Object matching data
* * * *

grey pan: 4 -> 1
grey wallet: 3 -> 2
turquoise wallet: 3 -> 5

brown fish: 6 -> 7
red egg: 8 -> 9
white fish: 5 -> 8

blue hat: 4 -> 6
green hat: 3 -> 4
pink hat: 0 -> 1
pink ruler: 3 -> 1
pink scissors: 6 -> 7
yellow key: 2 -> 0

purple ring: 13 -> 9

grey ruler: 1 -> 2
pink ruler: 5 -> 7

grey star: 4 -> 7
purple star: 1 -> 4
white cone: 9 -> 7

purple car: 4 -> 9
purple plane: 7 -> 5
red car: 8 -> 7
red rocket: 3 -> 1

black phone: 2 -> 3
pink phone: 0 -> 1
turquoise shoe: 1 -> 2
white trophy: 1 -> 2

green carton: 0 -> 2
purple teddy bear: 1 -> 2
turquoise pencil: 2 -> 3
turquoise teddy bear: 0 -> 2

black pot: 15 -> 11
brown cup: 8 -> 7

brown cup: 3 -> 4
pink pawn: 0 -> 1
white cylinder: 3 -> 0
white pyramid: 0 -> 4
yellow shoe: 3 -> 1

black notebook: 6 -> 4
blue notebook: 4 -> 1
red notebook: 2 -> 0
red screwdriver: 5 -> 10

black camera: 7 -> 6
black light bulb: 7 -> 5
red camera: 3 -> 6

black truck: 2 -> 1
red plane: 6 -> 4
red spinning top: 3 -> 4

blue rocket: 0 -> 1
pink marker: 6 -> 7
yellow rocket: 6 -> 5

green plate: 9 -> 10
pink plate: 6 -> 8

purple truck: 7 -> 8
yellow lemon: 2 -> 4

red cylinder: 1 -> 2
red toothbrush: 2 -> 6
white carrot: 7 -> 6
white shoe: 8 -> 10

* * * *

→ **WHAT TO WORK ON**:
Copy out each line of the records that holds the string "green".

→ **COMPLETED EXERCISE**:
green hat: 3 -> 4
green carton: 0 -> 2
green plate: 9 -> 10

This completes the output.